> [EXERCISE REQUIREMENTS] Restate verbatim the span of lines below between the line with "(133, 481) = (107, 637): brown" and the line with "camera: 40 degrees right, 0 degrees up", including those two lines, and only that span.

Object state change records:
┌────────

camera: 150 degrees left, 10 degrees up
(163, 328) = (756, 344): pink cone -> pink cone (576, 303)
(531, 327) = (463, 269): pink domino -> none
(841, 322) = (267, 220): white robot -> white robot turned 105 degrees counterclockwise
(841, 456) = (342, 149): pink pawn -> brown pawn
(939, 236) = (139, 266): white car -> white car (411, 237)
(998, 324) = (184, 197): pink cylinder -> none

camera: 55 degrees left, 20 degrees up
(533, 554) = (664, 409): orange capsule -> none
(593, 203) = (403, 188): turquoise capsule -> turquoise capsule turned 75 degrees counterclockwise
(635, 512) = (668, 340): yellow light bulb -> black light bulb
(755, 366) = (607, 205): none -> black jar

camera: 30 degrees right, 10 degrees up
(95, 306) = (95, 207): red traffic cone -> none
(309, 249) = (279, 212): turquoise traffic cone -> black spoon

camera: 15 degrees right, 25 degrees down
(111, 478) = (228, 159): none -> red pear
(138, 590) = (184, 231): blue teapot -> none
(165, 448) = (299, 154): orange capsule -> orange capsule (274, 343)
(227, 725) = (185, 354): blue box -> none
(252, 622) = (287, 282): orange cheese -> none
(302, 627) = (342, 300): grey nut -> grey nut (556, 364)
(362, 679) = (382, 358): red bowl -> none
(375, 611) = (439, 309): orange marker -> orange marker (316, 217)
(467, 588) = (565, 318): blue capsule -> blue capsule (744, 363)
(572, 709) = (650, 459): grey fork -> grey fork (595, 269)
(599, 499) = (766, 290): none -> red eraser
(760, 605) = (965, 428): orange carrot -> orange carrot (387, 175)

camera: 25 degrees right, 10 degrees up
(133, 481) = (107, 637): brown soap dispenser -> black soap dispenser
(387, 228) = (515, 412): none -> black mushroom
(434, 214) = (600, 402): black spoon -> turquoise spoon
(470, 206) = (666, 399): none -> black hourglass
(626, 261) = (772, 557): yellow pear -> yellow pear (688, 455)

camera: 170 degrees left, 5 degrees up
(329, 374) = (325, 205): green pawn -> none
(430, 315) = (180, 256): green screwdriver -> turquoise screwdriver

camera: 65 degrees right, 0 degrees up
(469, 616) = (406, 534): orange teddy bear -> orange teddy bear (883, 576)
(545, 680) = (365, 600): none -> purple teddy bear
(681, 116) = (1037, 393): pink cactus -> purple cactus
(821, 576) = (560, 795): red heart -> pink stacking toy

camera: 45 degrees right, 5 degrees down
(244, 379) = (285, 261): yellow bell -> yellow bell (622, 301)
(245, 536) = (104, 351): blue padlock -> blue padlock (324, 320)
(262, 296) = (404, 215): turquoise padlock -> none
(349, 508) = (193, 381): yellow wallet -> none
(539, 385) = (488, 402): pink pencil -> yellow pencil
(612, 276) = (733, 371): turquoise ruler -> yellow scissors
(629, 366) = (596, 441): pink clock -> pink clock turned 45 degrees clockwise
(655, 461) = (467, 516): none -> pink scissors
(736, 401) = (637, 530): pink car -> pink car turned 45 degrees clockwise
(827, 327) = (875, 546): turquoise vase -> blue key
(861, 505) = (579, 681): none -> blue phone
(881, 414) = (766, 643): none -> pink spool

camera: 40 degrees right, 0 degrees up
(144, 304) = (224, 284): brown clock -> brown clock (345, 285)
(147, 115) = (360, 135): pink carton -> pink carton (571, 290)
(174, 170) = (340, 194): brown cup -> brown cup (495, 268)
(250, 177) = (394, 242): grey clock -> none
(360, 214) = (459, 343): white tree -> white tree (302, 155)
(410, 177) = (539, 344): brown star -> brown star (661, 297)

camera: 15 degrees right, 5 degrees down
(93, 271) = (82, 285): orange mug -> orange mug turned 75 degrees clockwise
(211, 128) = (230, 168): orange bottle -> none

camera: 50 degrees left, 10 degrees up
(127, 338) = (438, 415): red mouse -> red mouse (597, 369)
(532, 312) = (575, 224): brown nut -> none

└────────

> [WRITTEN REPLY]
(133, 481) = (107, 637): brown soap dispenser -> black soap dispenser
(387, 228) = (515, 412): none -> black mushroom
(434, 214) = (600, 402): black spoon -> turquoise spoon
(470, 206) = (666, 399): none -> black hourglass
(626, 261) = (772, 557): yellow pear -> yellow pear (688, 455)

camera: 170 degrees left, 5 degrees up
(329, 374) = (325, 205): green pawn -> none
(430, 315) = (180, 256): green screwdriver -> turquoise screwdriver

camera: 65 degrees right, 0 degrees up
(469, 616) = (406, 534): orange teddy bear -> orange teddy bear (883, 576)
(545, 680) = (365, 600): none -> purple teddy bear
(681, 116) = (1037, 393): pink cactus -> purple cactus
(821, 576) = (560, 795): red heart -> pink stacking toy

camera: 45 degrees right, 5 degrees down
(244, 379) = (285, 261): yellow bell -> yellow bell (622, 301)
(245, 536) = (104, 351): blue padlock -> blue padlock (324, 320)
(262, 296) = (404, 215): turquoise padlock -> none
(349, 508) = (193, 381): yellow wallet -> none
(539, 385) = (488, 402): pink pencil -> yellow pencil
(612, 276) = (733, 371): turquoise ruler -> yellow scissors
(629, 366) = (596, 441): pink clock -> pink clock turned 45 degrees clockwise
(655, 461) = (467, 516): none -> pink scissors
(736, 401) = (637, 530): pink car -> pink car turned 45 degrees clockwise
(827, 327) = (875, 546): turquoise vase -> blue key
(861, 505) = (579, 681): none -> blue phone
(881, 414) = (766, 643): none -> pink spool

camera: 40 degrees right, 0 degrees up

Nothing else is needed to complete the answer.